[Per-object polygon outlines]
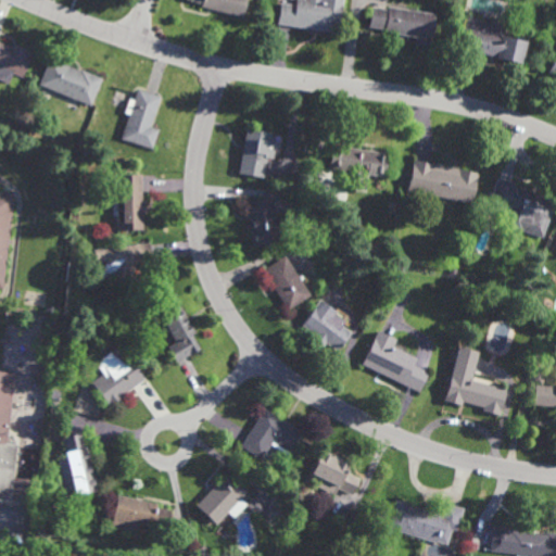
[(245,0),(242,17),(200,7),(201,3),(188,0),(245,0)]
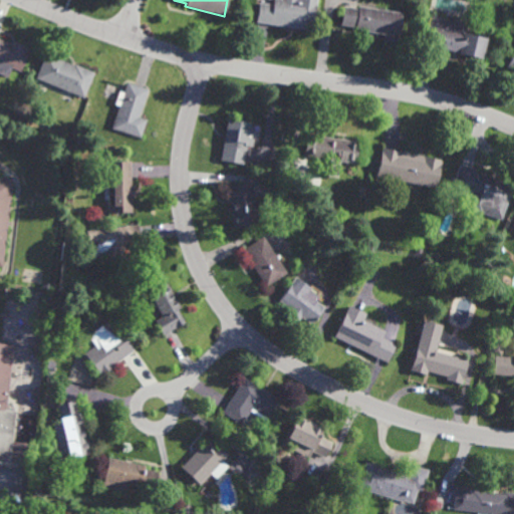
[(318,0),(314,30),(256,22),(259,2),(272,4),(272,0),(318,0)]
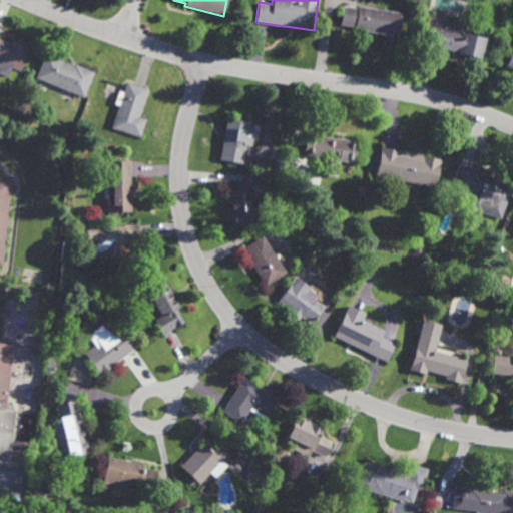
[(401,12),(396,43),(381,41),(382,34),(374,32),(374,34),(368,34),(368,31),(353,29),(353,26),(339,24),(342,7),(357,9),(357,6),(401,12)]
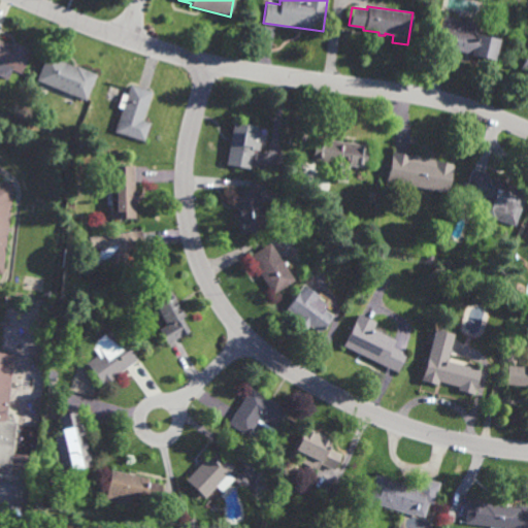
[(477,34),(500,39),(495,60),(470,55),(470,54),(448,48),(449,45),(435,42),(439,25),(441,25),(443,15),(480,24),(477,34)]
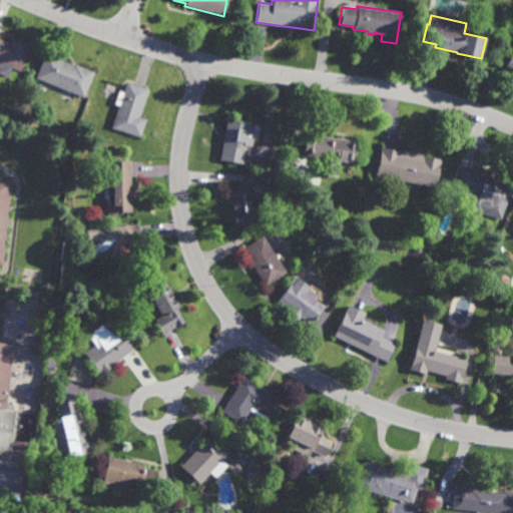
[(0,38),(8,42),(10,40),(30,49),(20,71),(13,68),(8,78),(0,74),(0,38)]
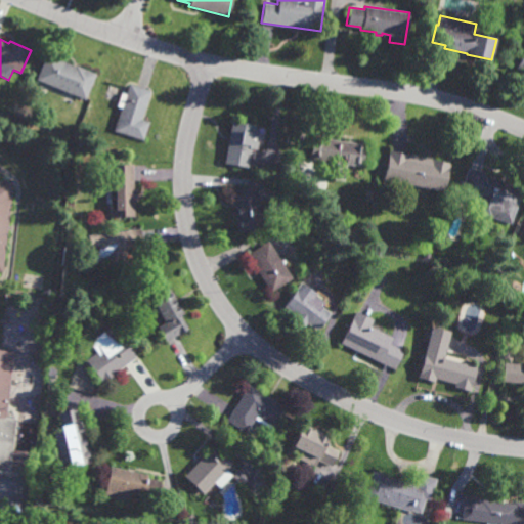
[(523,78),(514,74),(523,49),(523,78)]
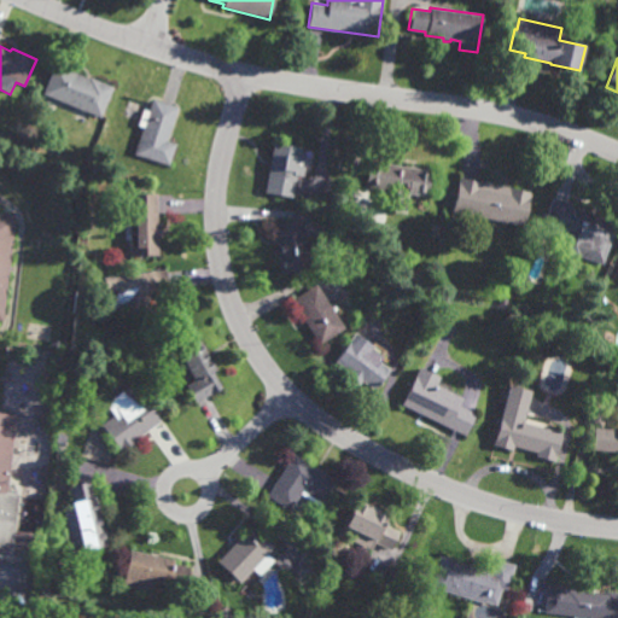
[(89,79),(89,77),(114,87),(100,118),(42,94),(54,64),(89,79)]
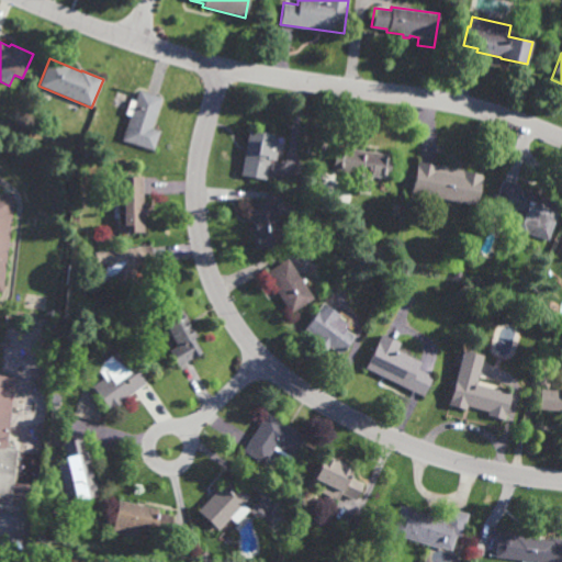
[(152,128),(159,131),(153,152),(122,141),(130,116),(125,114),(131,100),(134,101),(138,89),(161,97),(152,128)]
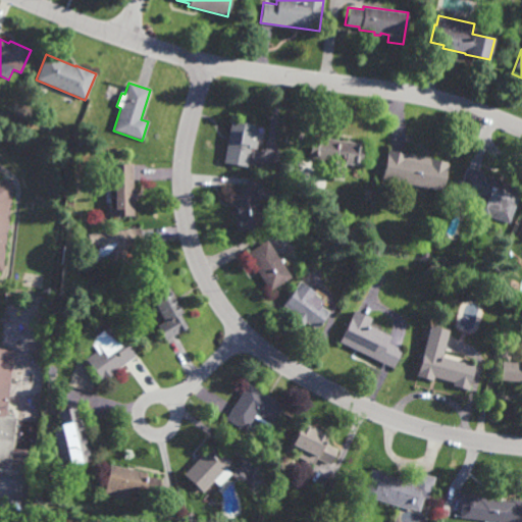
[(260,150),(251,148),(248,167),(222,163),(230,121),(254,125),(254,126),(264,127),(260,150)]
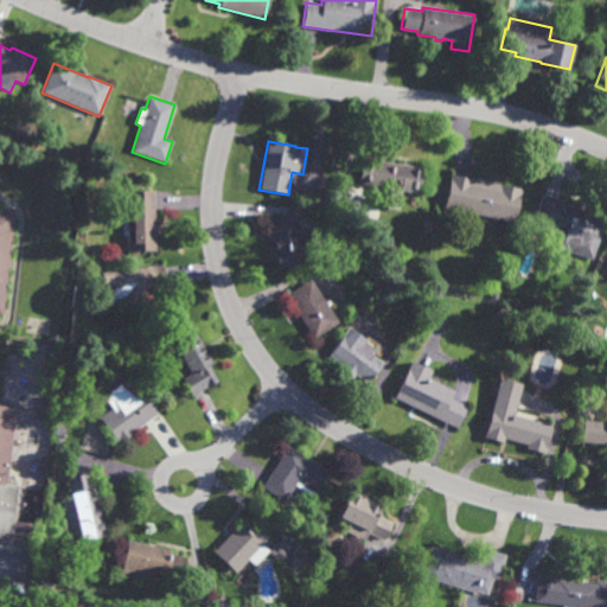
[(416,193),(402,191),(401,199),(397,199),(396,210),(378,208),(379,196),(374,196),(375,187),(358,184),(362,158),(420,167),(416,193)]
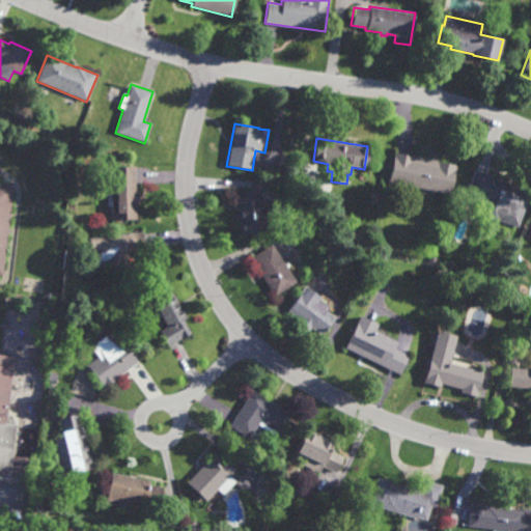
[(455,166),(449,195),(387,182),(393,154),(455,166)]
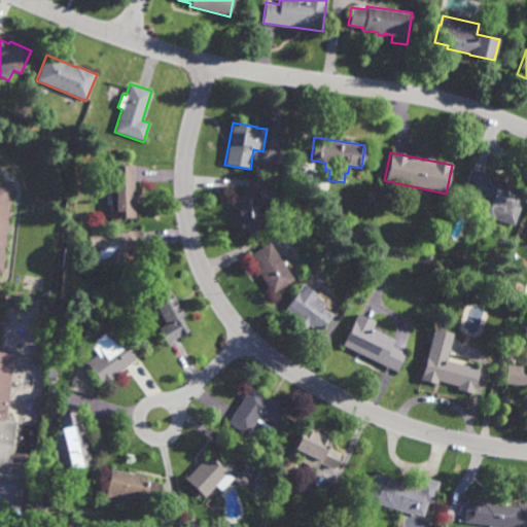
[(134,191),(137,191),(137,203),(134,203),(135,218),(111,218),(110,205),(106,205),(106,179),(110,179),(110,166),(134,166),(134,191)]
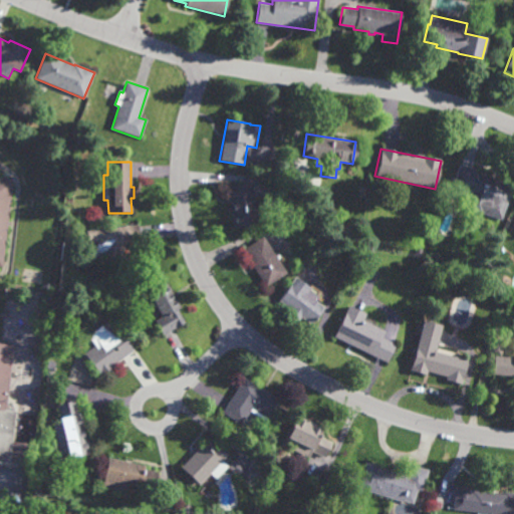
[(501,221),(482,215),(466,211),(471,193),(452,188),(459,165),(474,170),(473,173),(512,184),(501,221)]
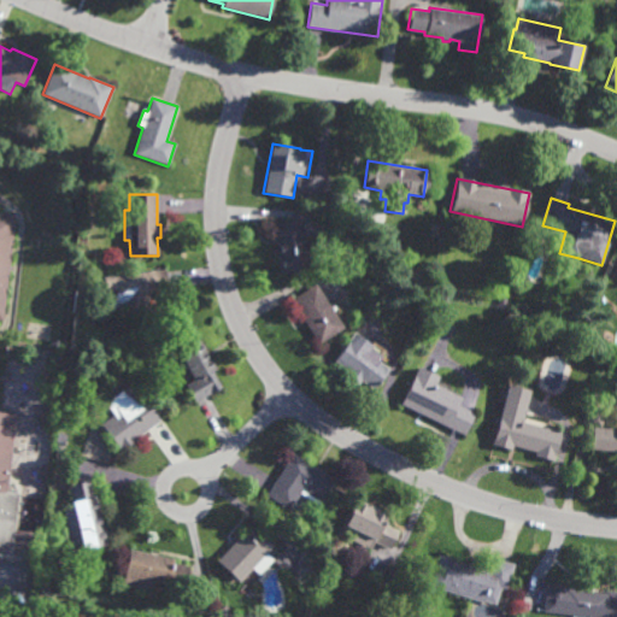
[(0,213),(17,216),(4,322),(0,321),(0,416),(18,418),(9,494),(21,495),(16,532),(12,559),(0,557),(0,213)]
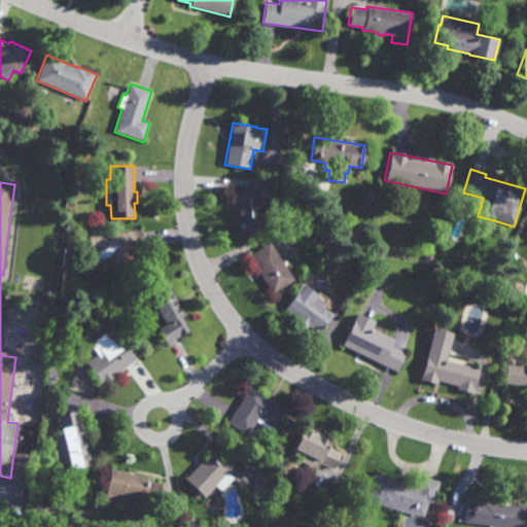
[(240,235),(233,192),(257,188),(264,231),(240,235)]
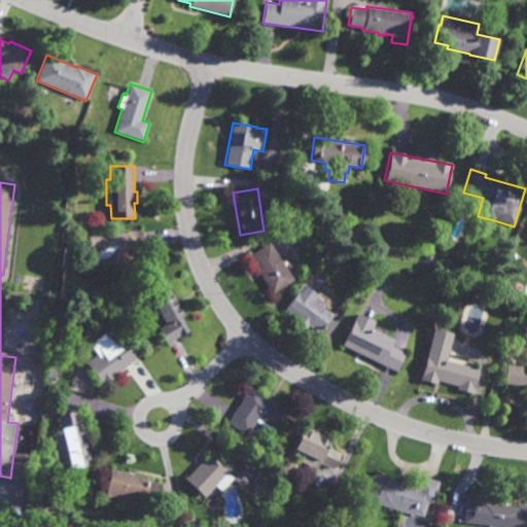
[(119,271),(105,264),(99,251),(91,252),(89,237),(141,231),(143,246),(129,248),(119,271)]
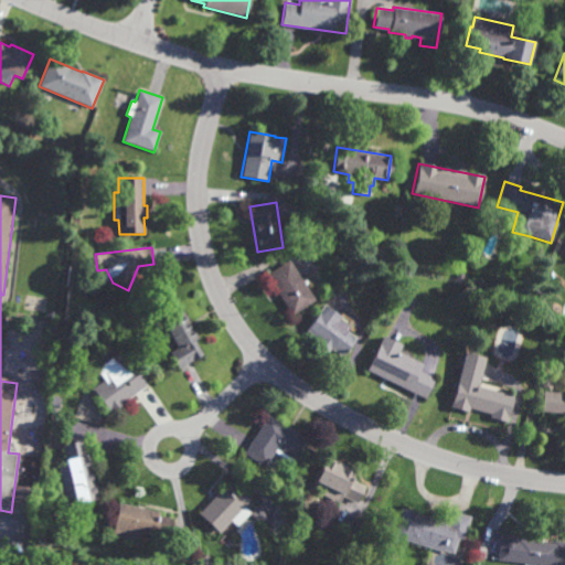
[(292,316),(266,275),(289,260),(316,300),(292,316)]
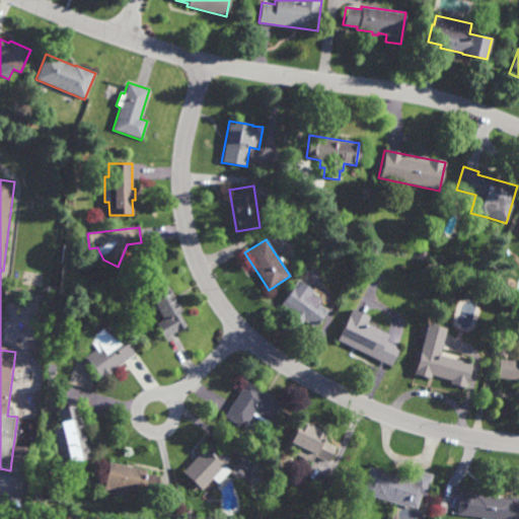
[(298,260),(295,253),(301,251),(304,256),(298,260)]
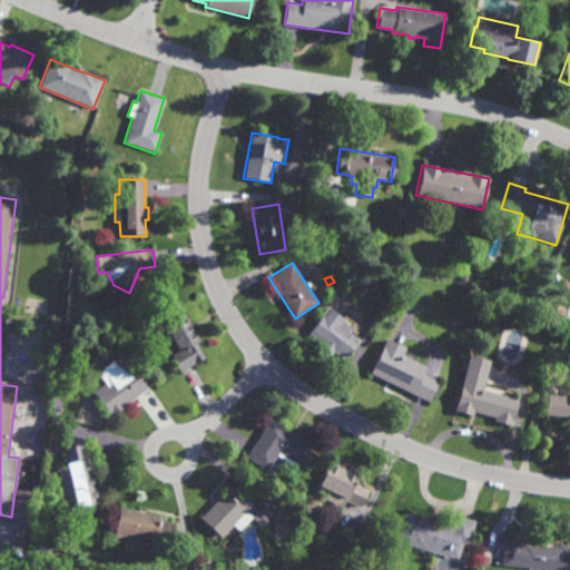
[(346,362),(334,352),(331,356),(320,349),(323,344),(310,334),(328,308),(346,321),(344,323),(355,331),(352,335),(361,343),(346,362)]
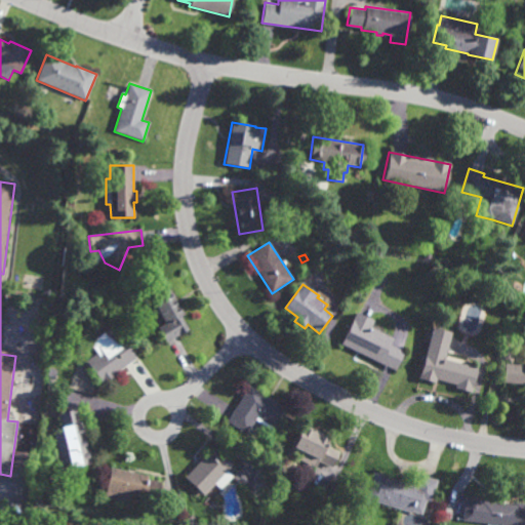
[(165,344),(157,327),(164,324),(151,299),(170,289),(184,315),(180,316),(189,330),(165,344)]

◆ TASK ◆
Copy the entries exactly. No pictures.

◆ ANSWER BELOW ◆
[(245,0),(242,17),(200,7),(201,3),(188,0),(245,0)]
[(318,0),(314,30),(256,22),(259,2),(272,4),(272,0),(318,0)]
[(401,12),(396,43),(381,41),(382,34),(374,32),(374,34),(368,34),(368,31),(353,29),(353,26),(339,24),(342,7),(357,9),(357,6),(401,12)]
[(477,34),(500,39),(495,60),(470,55),(470,54),(448,48),(449,45),(435,42),(439,25),(441,25),(443,15),(480,24),(477,34)]
[(0,38),(8,42),(10,40),(30,49),(20,71),(13,68),(8,78),(0,74),(0,38)]
[(523,78),(514,74),(523,49),(523,78)]
[(89,79),(89,77),(114,87),(100,118),(42,94),(54,64),(89,79)]
[(152,128),(159,131),(153,152),(122,141),(130,116),(125,114),(131,100),(134,101),(138,89),(161,97),(152,128)]
[(260,150),(251,148),(248,167),(222,163),(230,121),(254,125),(254,126),(264,127),(260,150)]
[(416,193),(402,191),(401,199),(397,199),(396,210),(378,208),(379,196),(374,196),(375,187),(358,184),(362,158),(420,167),(416,193)]
[(455,166),(449,195),(387,182),(393,154),(455,166)]
[(134,191),(137,191),(137,203),(134,203),(135,218),(111,218),(110,205),(106,205),(106,179),(110,179),(110,166),(134,166),(134,191)]
[(501,221),(482,215),(466,211),(471,193),(452,188),(459,165),(474,170),(473,173),(512,184),(501,221)]
[(0,213),(17,216),(4,322),(0,321),(0,416),(18,418),(9,494),(21,495),(16,532),(12,559),(0,557),(0,213)]
[(240,235),(233,192),(257,188),(264,231),(240,235)]
[(119,271),(105,264),(99,251),(91,252),(89,237),(141,231),(143,246),(129,248),(119,271)]
[(292,316),(266,275),(289,260),(316,300),(292,316)]
[(298,260),(295,253),(301,251),(304,256),(298,260)]
[(346,362),(334,352),(331,356),(320,349),(323,344),(310,334),(328,308),(346,321),(344,323),(355,331),(352,335),(361,343),(346,362)]
[(165,344),(157,327),(164,324),(151,299),(170,289),(184,315),(180,316),(189,330),(165,344)]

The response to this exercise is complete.